→ Records for this exercise
=====

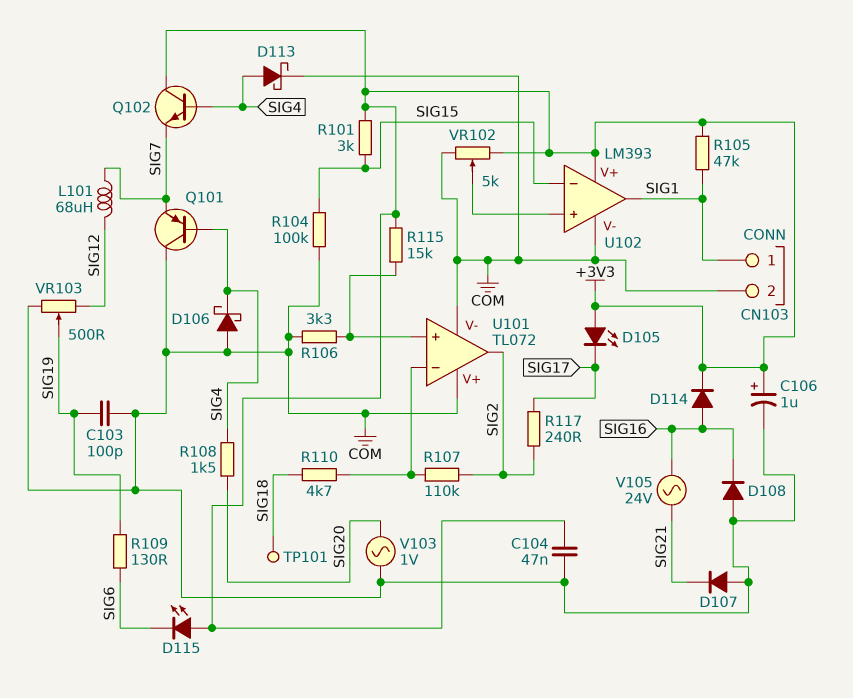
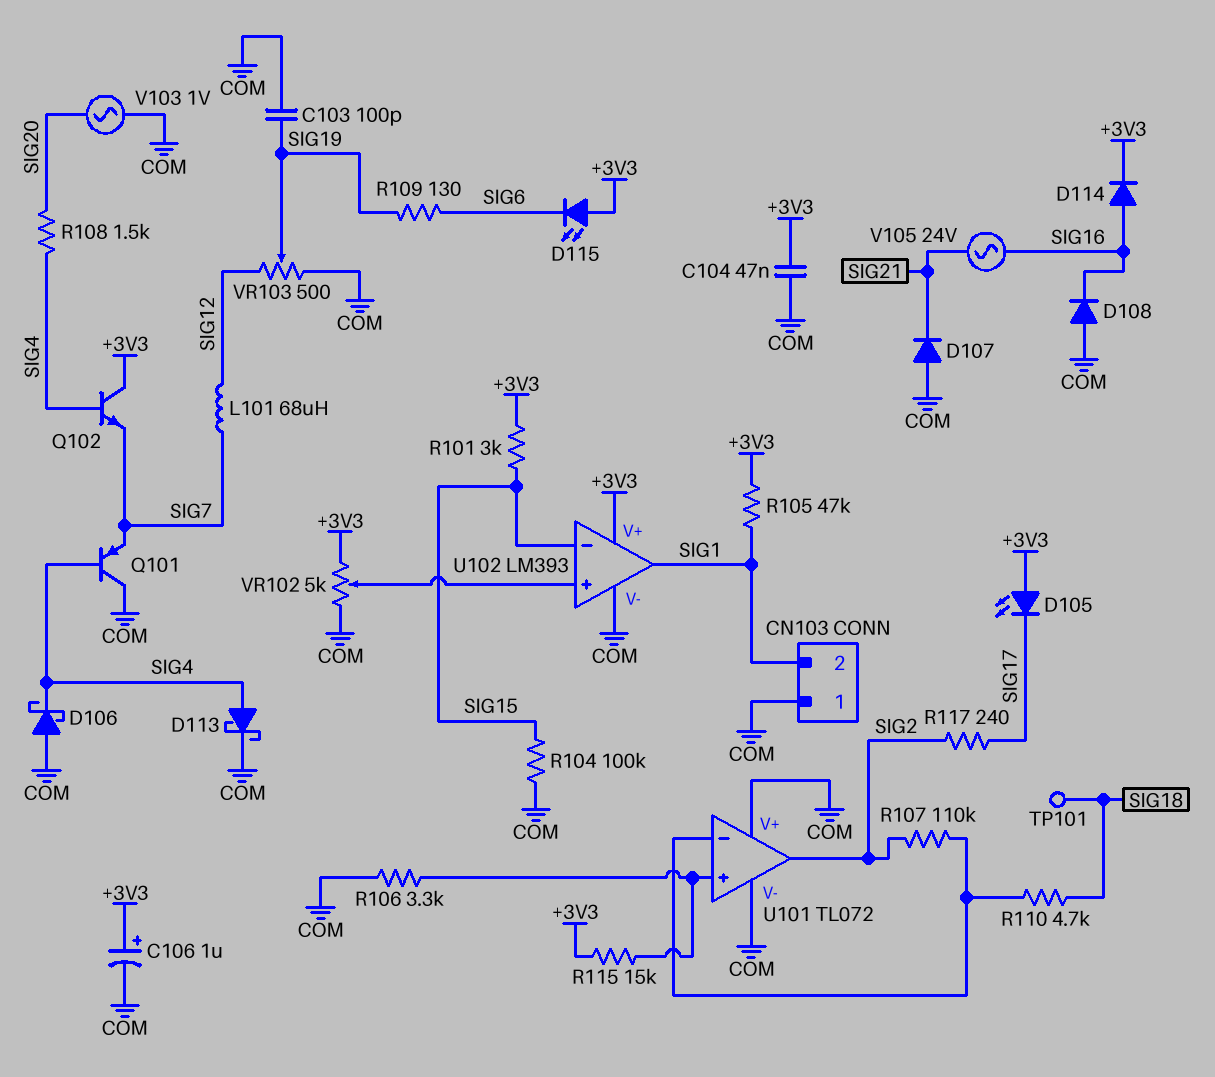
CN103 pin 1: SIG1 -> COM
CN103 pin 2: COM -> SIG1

=====

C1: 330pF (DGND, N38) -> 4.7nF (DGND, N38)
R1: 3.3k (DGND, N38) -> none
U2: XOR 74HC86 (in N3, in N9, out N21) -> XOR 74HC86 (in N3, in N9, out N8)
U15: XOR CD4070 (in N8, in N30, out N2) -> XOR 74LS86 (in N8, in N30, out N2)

=====

→ About this task
Search the records for the string "DGND" and return every line in which it occurs.

→ Written answer
C1: 330pF (DGND, N38) -> 4.7nF (DGND, N38)
R1: 3.3k (DGND, N38) -> none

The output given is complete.